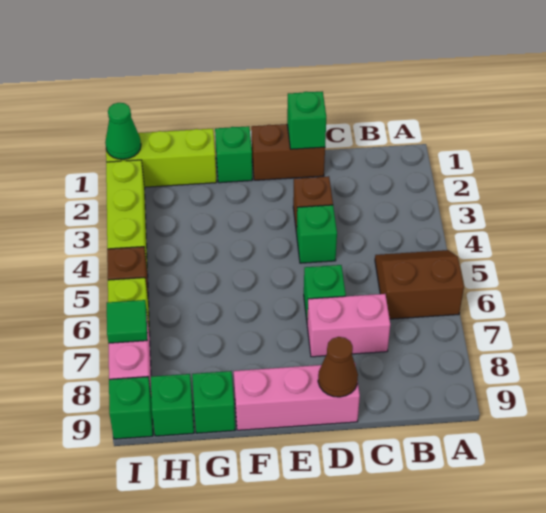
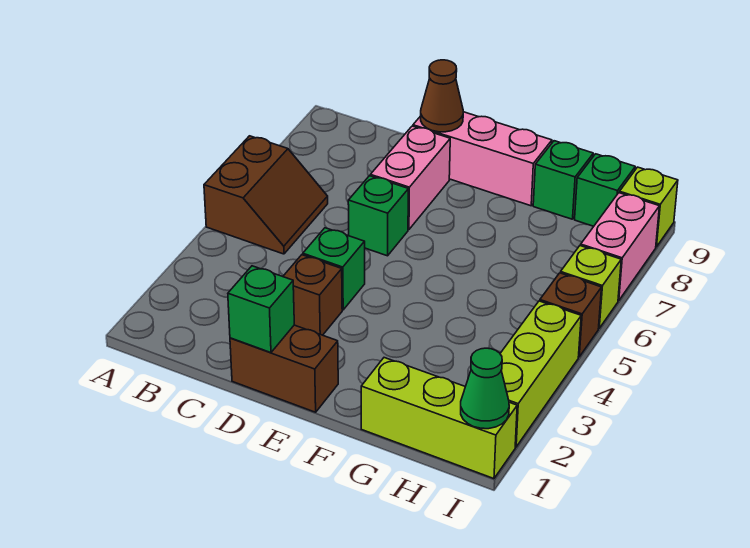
brown 2x2 slope [375,250,464,319] -> brown 2x2 slope turned to [204,136,328,254]
pink 1x2 brick [307,294,390,357] -> pink 1x2 brick turned to [370,126,450,230]
green 1x1 brick [215,126,252,183] -> none
green 1x1 tile [107,300,147,343] -> none
green 1x1 brick [109,377,153,439] -> lime 1x1 brick [620,167,678,247]

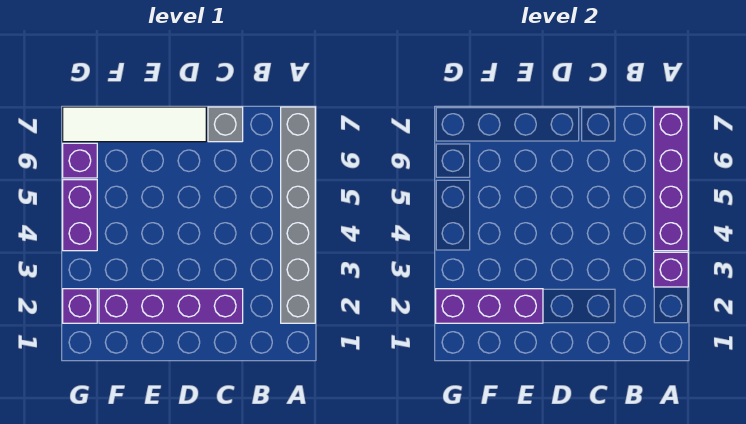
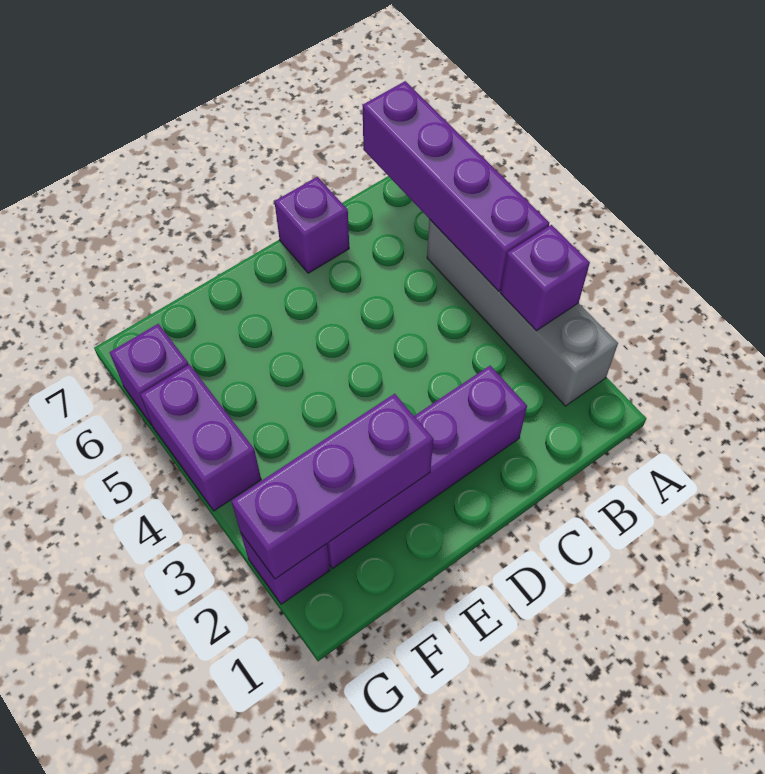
grey 1x6 brick [281,107,315,323] -> grey 1x4 brick [427,219,618,406]
grey 1x1 brick [208,107,243,142] -> purple 1x1 brick [274,177,349,273]
white 1x4 tile [63,107,206,142] -> none

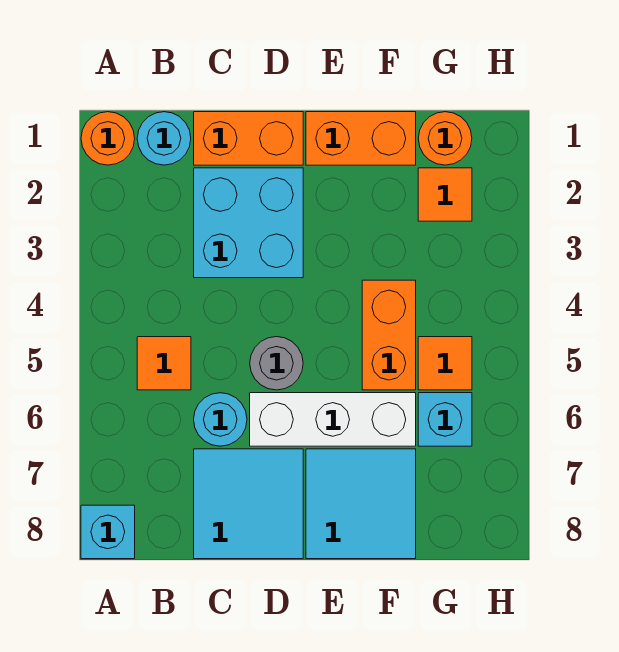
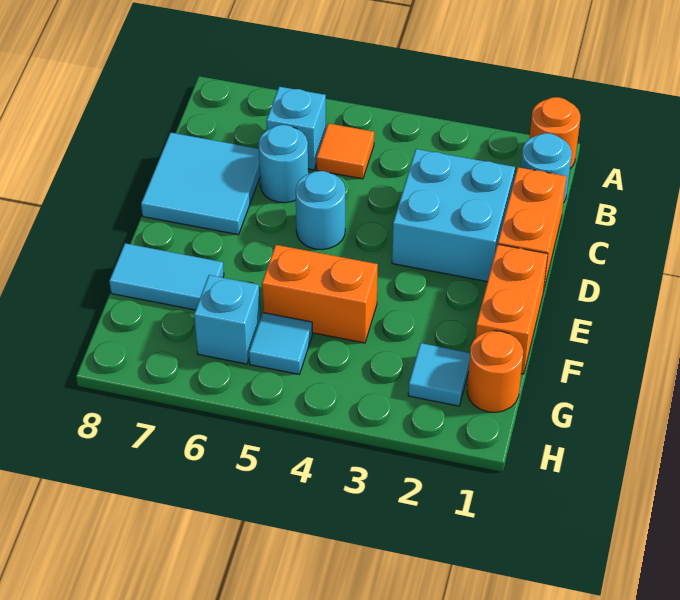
cyan 1x1 brick [81,505,135,559] -> cyan 1x1 brick moved to [266,87,326,170]
grey 1x1 round brick [250,337,303,390] -> cyan 1x1 round brick [295,171,345,250]
white 1x3 brick [250,393,416,446] -> none
cyan 2x2 tile [306,449,416,559] -> cyan 1x2 tile [109,243,224,310]
orange 1x1 tile [418,168,472,221] -> cyan 1x1 tile [408,343,470,406]
orange 1x1 tile [418,337,472,390] -> cyan 1x1 tile [249,313,312,374]

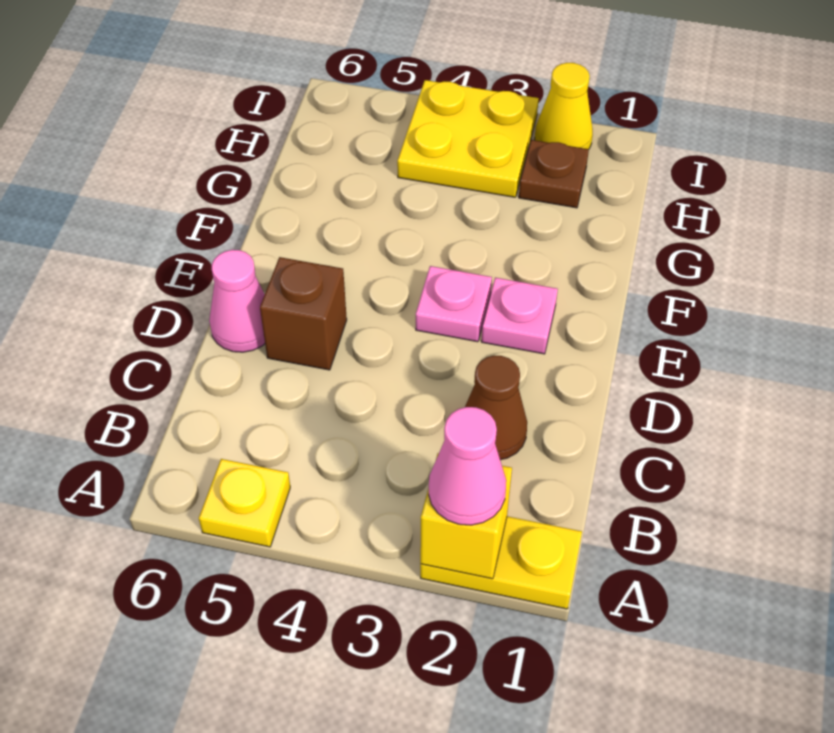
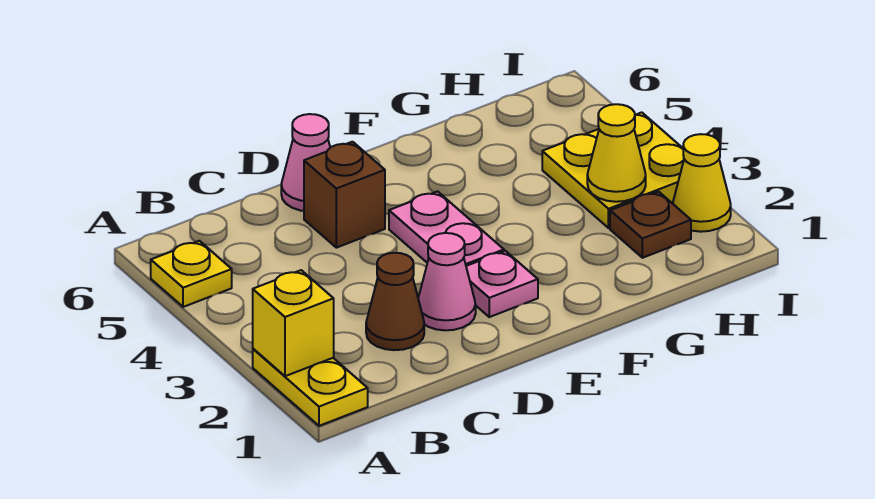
pink 1x1 cone [429,407,506,525] -> pink 1x1 cone moved to [418,233,476,330]
pink 1x1 plate [416,266,492,342] -> pink 1x2 plate [389,192,504,266]
none -> yellow 1x1 cone [587,104,646,202]

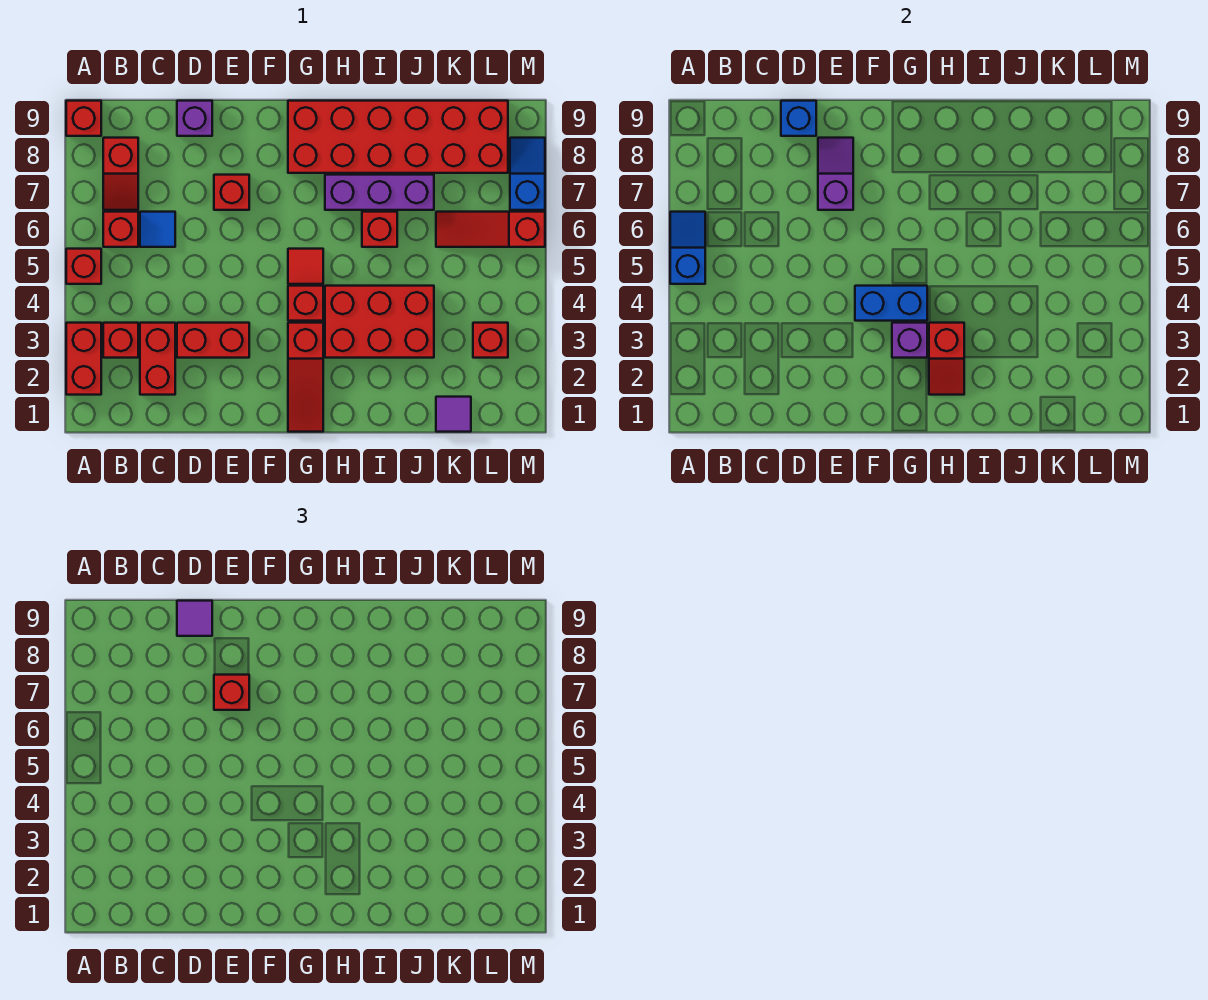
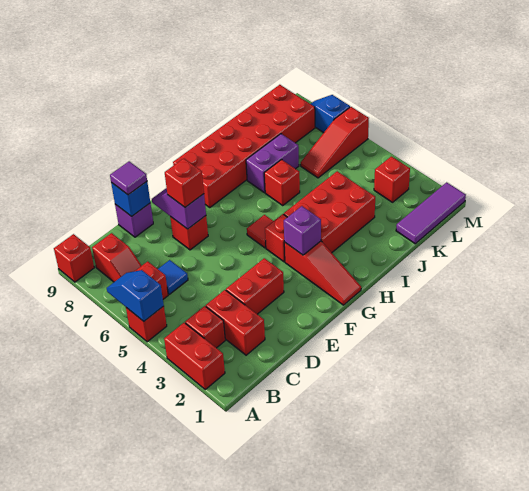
blue 1x2 brick [855,286,927,321] -> none
red 1x2 slope [929,323,964,395] -> none
purple 1x3 brick [325,175,434,210] -> purple 1x2 brick [246,134,299,193]
purple 1x1 tile [436,397,471,432] -> purple 1x3 tile [396,182,466,244]

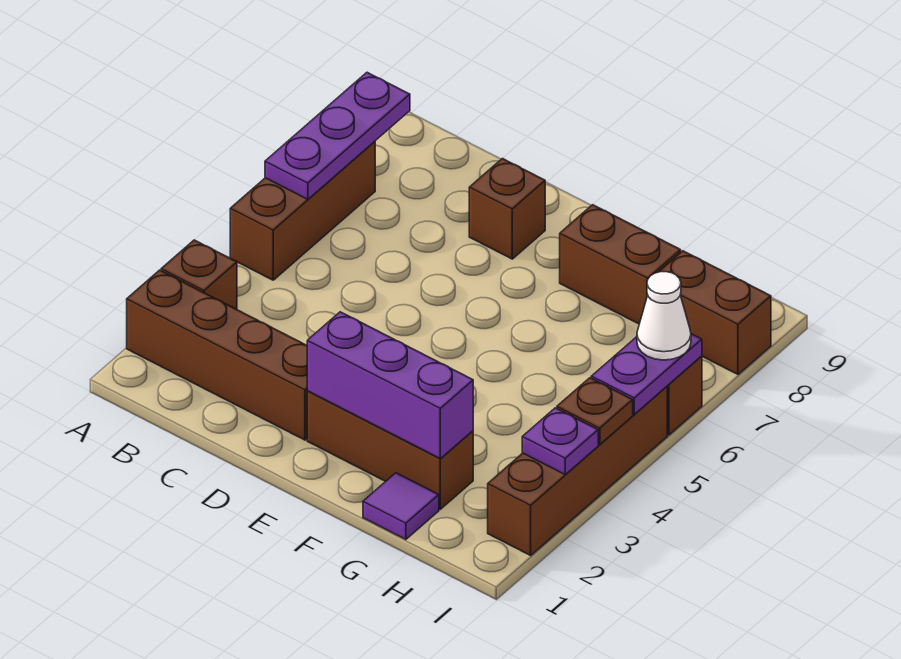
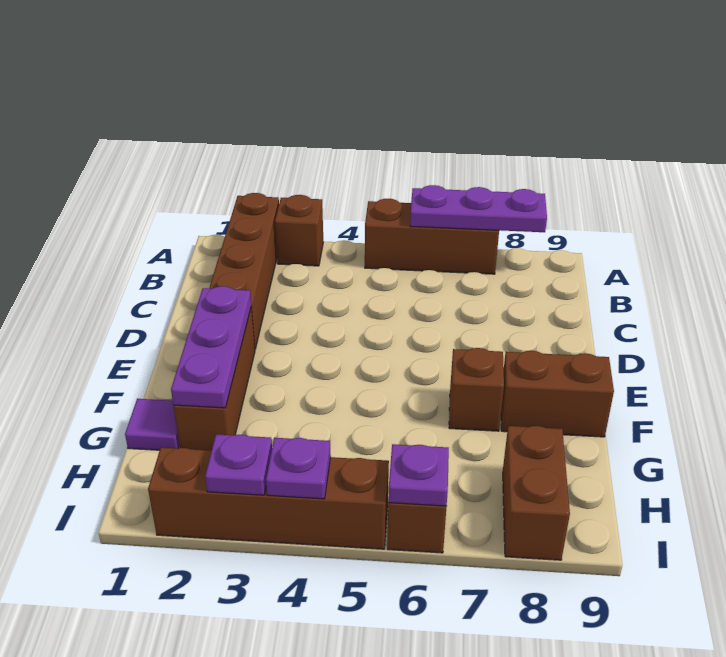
brown 1x1 brick [469,159,545,259] -> brown 1x1 brick moved to [449,348,504,431]
purple 1x3 brick [307,312,473,459] -> purple 1x3 plate [171,286,251,408]
brown 1x2 brick [560,205,681,324] -> brown 1x2 brick turned to [501,351,614,437]
brown 1x1 plate [557,378,633,444] -> purple 1x1 plate [266,438,331,499]
purple 1x2 plate [591,334,702,414] -> purple 1x1 plate [388,444,449,506]
white 1x1 cone [637,272,691,360] -> none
****************************************
### [PROBLEM REQUIREMENTS]
Your answer must be the lines from the opening line of the entries through the line holding "brown 1x1 plate", written out exactly and without any picture.

### [SOLUTION TO THE PROBLEM]
brown 2x2 slope [375,250,464,319] -> brown 2x2 slope turned to [204,136,328,254]
pink 1x2 brick [307,294,390,357] -> pink 1x2 brick turned to [370,126,450,230]
green 1x1 brick [215,126,252,183] -> none
green 1x1 tile [107,300,147,343] -> none
green 1x1 brick [109,377,153,439] -> lime 1x1 brick [620,167,678,247]

grey 1x6 brick [281,107,315,323] -> grey 1x4 brick [427,219,618,406]
grey 1x1 brick [208,107,243,142] -> purple 1x1 brick [274,177,349,273]
white 1x4 tile [63,107,206,142] -> none

cyan 1x1 brick [81,505,135,559] -> cyan 1x1 brick moved to [266,87,326,170]
grey 1x1 round brick [250,337,303,390] -> cyan 1x1 round brick [295,171,345,250]
white 1x3 brick [250,393,416,446] -> none
cyan 2x2 tile [306,449,416,559] -> cyan 1x2 tile [109,243,224,310]
orange 1x1 tile [418,168,472,221] -> cyan 1x1 tile [408,343,470,406]
orange 1x1 tile [418,337,472,390] -> cyan 1x1 tile [249,313,312,374]

pink 1x1 cone [429,407,506,525] -> pink 1x1 cone moved to [418,233,476,330]
pink 1x1 plate [416,266,492,342] -> pink 1x2 plate [389,192,504,266]
none -> yellow 1x1 cone [587,104,646,202]

blue 1x2 brick [855,286,927,321] -> none
red 1x2 slope [929,323,964,395] -> none
purple 1x3 brick [325,175,434,210] -> purple 1x2 brick [246,134,299,193]
purple 1x1 tile [436,397,471,432] -> purple 1x3 tile [396,182,466,244]

brown 1x1 brick [469,159,545,259] -> brown 1x1 brick moved to [449,348,504,431]
purple 1x3 brick [307,312,473,459] -> purple 1x3 plate [171,286,251,408]
brown 1x2 brick [560,205,681,324] -> brown 1x2 brick turned to [501,351,614,437]
brown 1x1 plate [557,378,633,444] -> purple 1x1 plate [266,438,331,499]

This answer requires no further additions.